Exercise:
Whenever the word "lime" occurs in a line of the material below, that line is counted. Report only the count.

── Supplied information

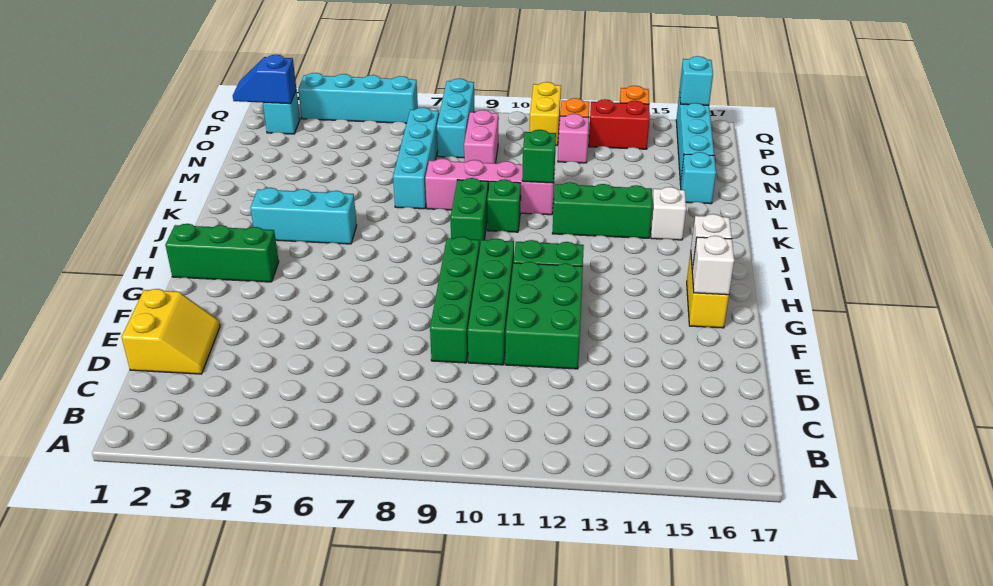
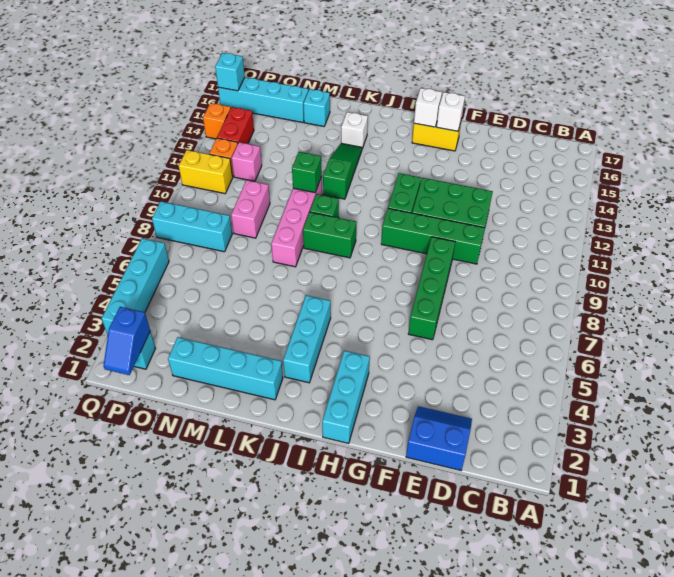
yellow slope D1:E2 level 1 top 1 -> blue slope D1:E2 level 1 top 1
green brick E9:H9 level 1 -> green brick F6:F9 level 1
green brick H1:H3 level 1 -> cyan brick H1:H3 level 1
green brick K12:K14 level 1 -> green slope K12:K14 level 1 top 12
cyan brick L7:O7 level 1 -> cyan brick K2:N2 level 1
pink brick N9:O9 level 1 -> pink brick N9:N10 level 1

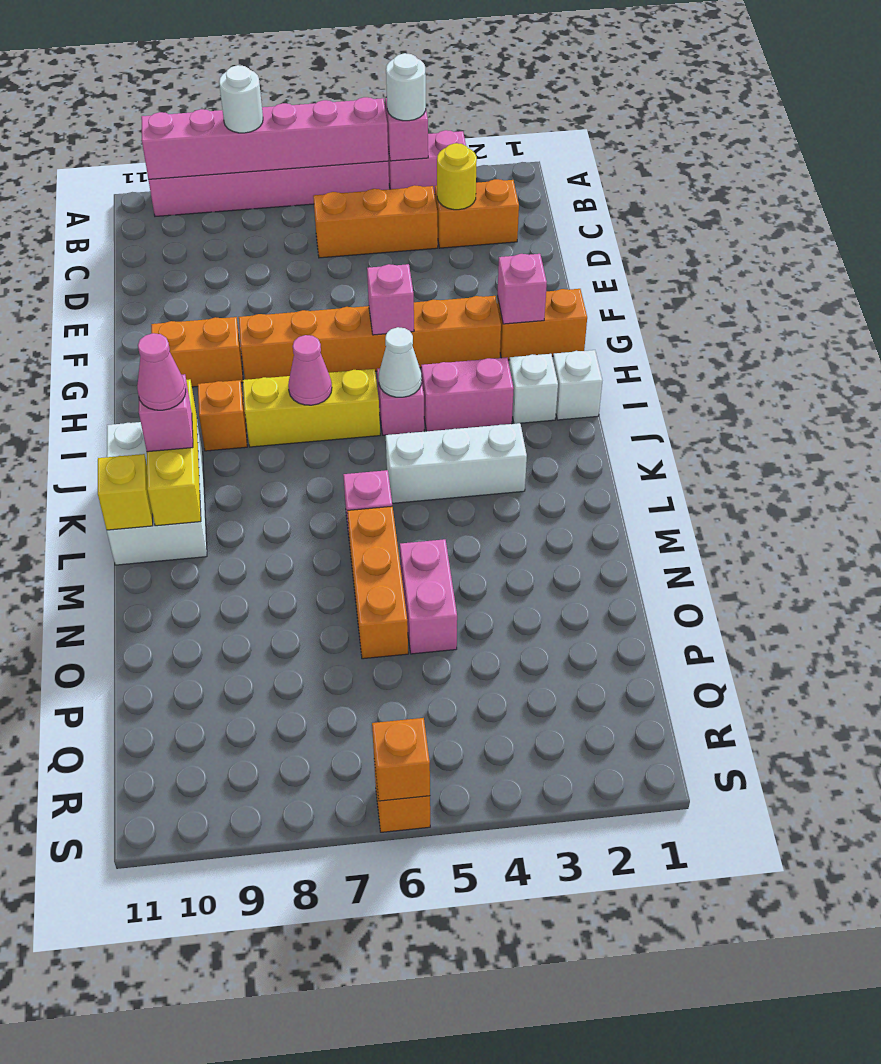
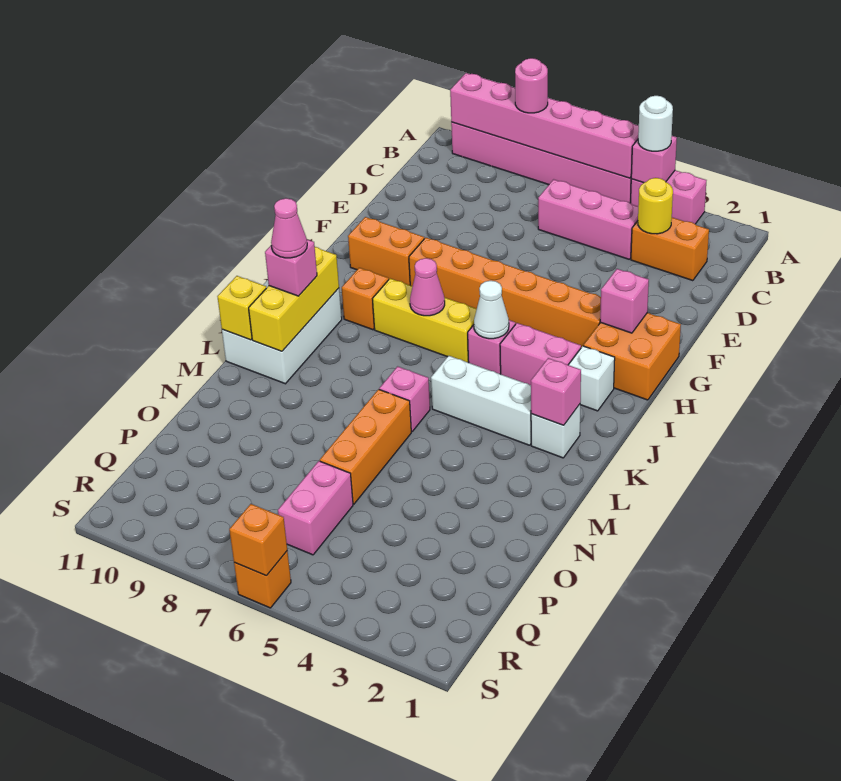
white round brick A8 level 3 -> pink round brick A8 level 3
orange brick C4:C6 level 1 -> pink brick C4:C6 level 1
orange brick G1:G2 level 1 -> orange brick G1:H2 level 1
pink brick G5 level 2 -> pink brick K2 level 2
white brick I1 level 1 -> white brick K2 level 1
pink brick N5:O5 level 1 -> pink brick P6:Q6 level 1

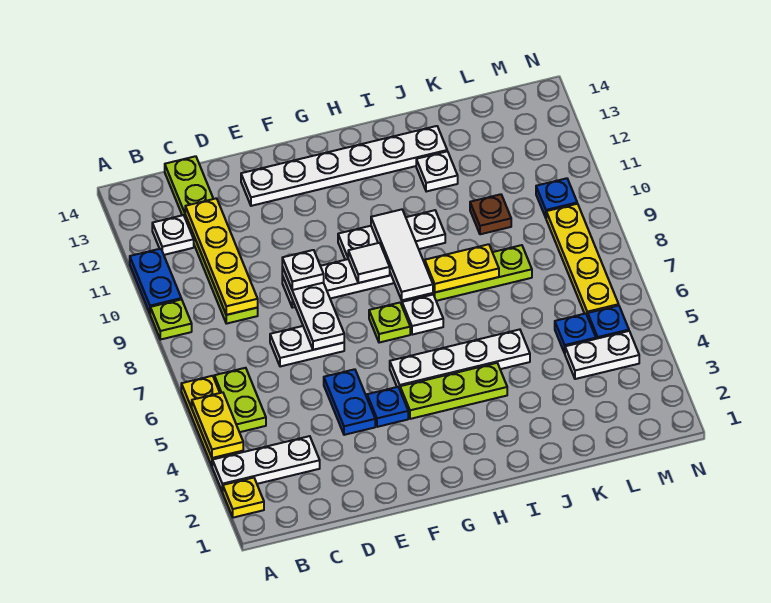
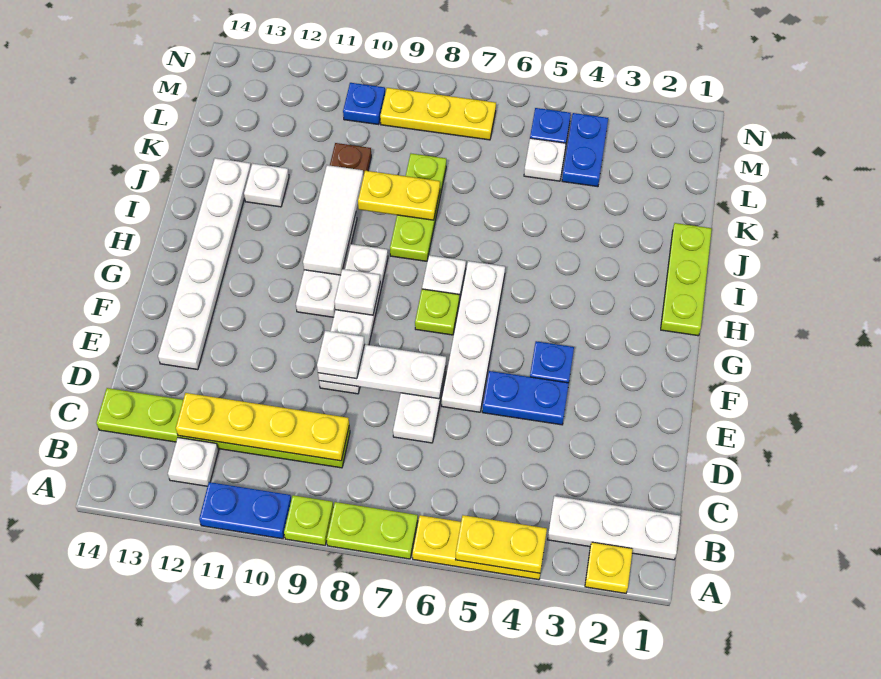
white plate A3:C3 level 1 -> white plate B1:B3 level 1
lime plate B5:B6 level 1 -> lime plate A7:A8 level 1
lime plate G4:I4 level 1 -> lime plate H1:J1 level 1
white plate G5:J5 level 1 -> white plate E6:H6 level 1
white tile G9 level 2 -> white plate G9 level 2
white tile H8:H10 level 2 -> white tile H10:J10 level 2
yellow plate I8:J8 level 2 -> yellow plate J8:J9 level 2
white plate L4:M4 level 1 -> blue plate L4:M4 level 1
blue plate L5 level 1 -> white plate L5 level 1
yellow plate M6:M9 level 1 -> yellow plate M7:M9 level 1

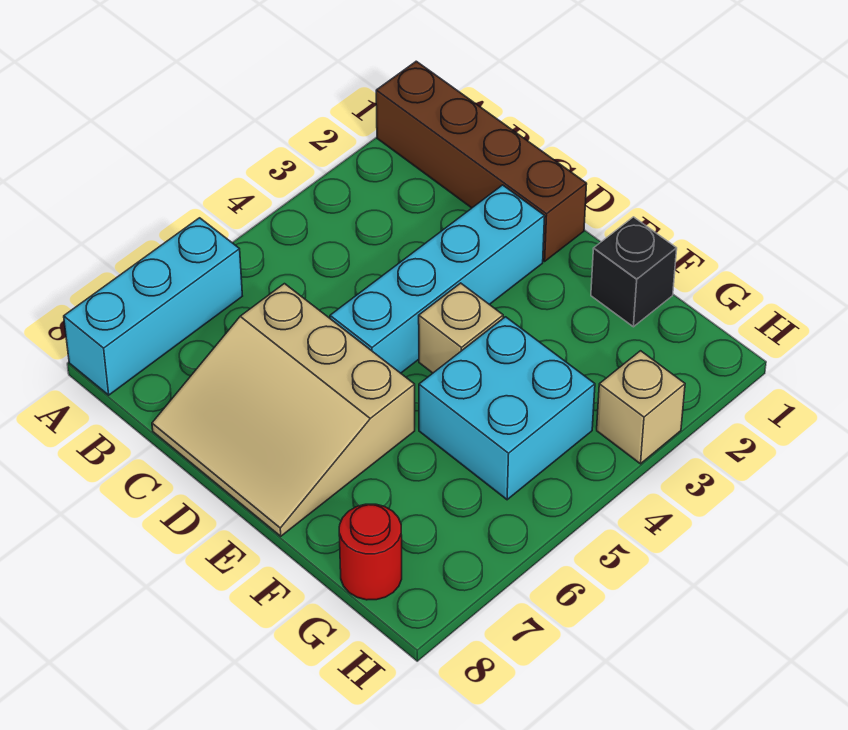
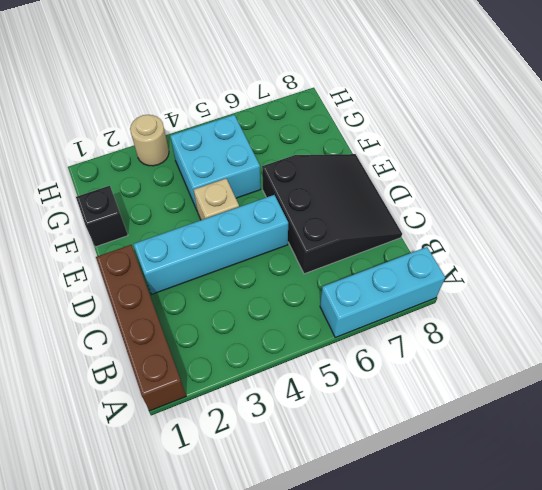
tan slope C6:E8 level 1 top 6 -> black slope C6:E8 level 1 top 6
red round brick G8 level 1 -> none
tan brick H3 level 1 -> tan round brick H3 level 1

────

Task answer:
2